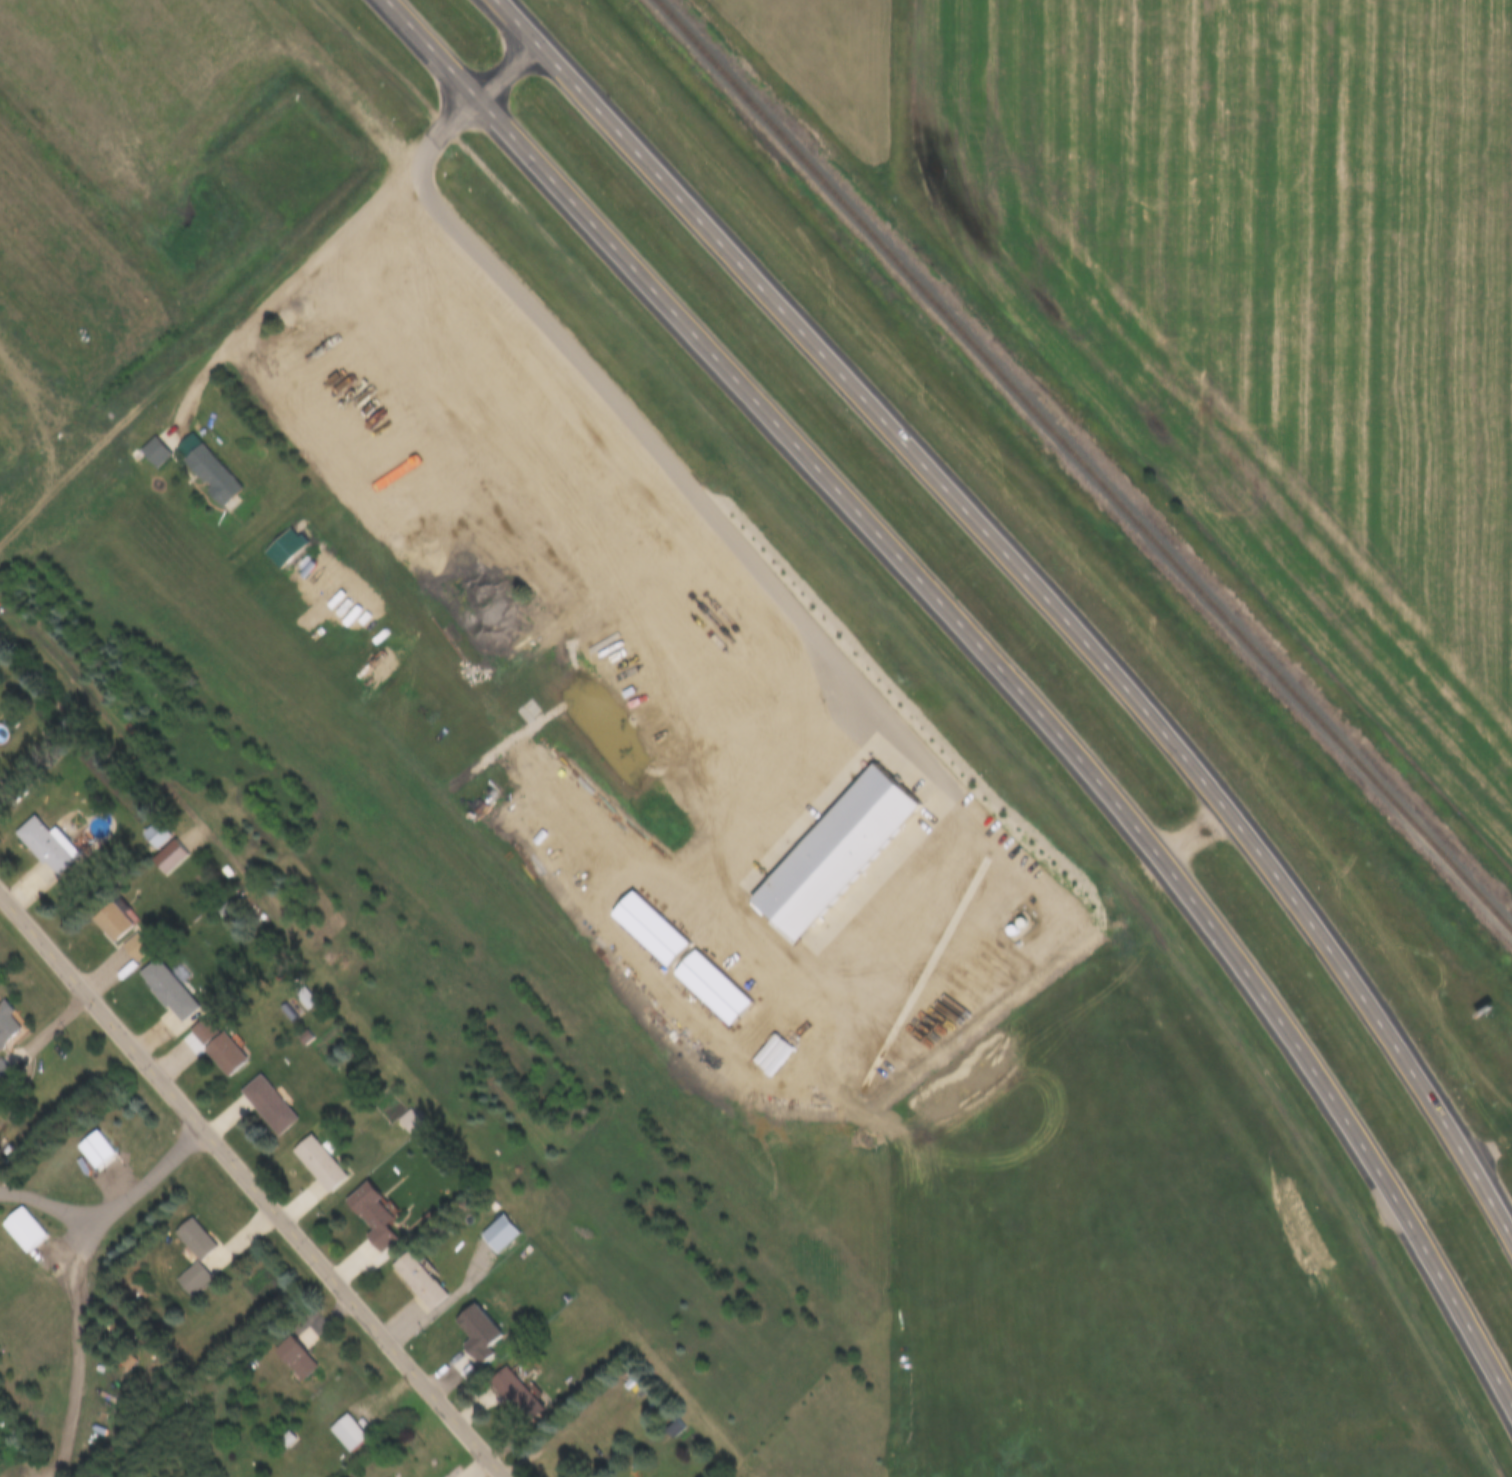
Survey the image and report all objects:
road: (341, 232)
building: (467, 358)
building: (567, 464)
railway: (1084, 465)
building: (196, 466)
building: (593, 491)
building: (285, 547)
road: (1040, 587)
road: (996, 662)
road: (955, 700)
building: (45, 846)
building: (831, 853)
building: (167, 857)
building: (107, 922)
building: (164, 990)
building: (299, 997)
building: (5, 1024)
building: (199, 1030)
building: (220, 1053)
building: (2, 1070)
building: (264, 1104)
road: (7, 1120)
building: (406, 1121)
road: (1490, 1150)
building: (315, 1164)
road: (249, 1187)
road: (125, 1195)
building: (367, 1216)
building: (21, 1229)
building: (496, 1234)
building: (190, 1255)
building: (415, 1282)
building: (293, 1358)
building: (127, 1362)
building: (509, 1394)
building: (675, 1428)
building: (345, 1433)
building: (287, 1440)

════

I'd like every record above written out again exactly, without the pictures.

**Problem solution**.
Survey the image and report all objects:
road: (341, 232)
building: (467, 358)
building: (567, 464)
railway: (1084, 465)
building: (196, 466)
building: (593, 491)
building: (285, 547)
road: (1040, 587)
road: (996, 662)
road: (955, 700)
building: (45, 846)
building: (831, 853)
building: (167, 857)
building: (107, 922)
building: (164, 990)
building: (299, 997)
building: (5, 1024)
building: (199, 1030)
building: (220, 1053)
building: (2, 1070)
building: (264, 1104)
road: (7, 1120)
building: (406, 1121)
road: (1490, 1150)
building: (315, 1164)
road: (249, 1187)
road: (125, 1195)
building: (367, 1216)
building: (21, 1229)
building: (496, 1234)
building: (190, 1255)
building: (415, 1282)
building: (293, 1358)
building: (127, 1362)
building: (509, 1394)
building: (675, 1428)
building: (345, 1433)
building: (287, 1440)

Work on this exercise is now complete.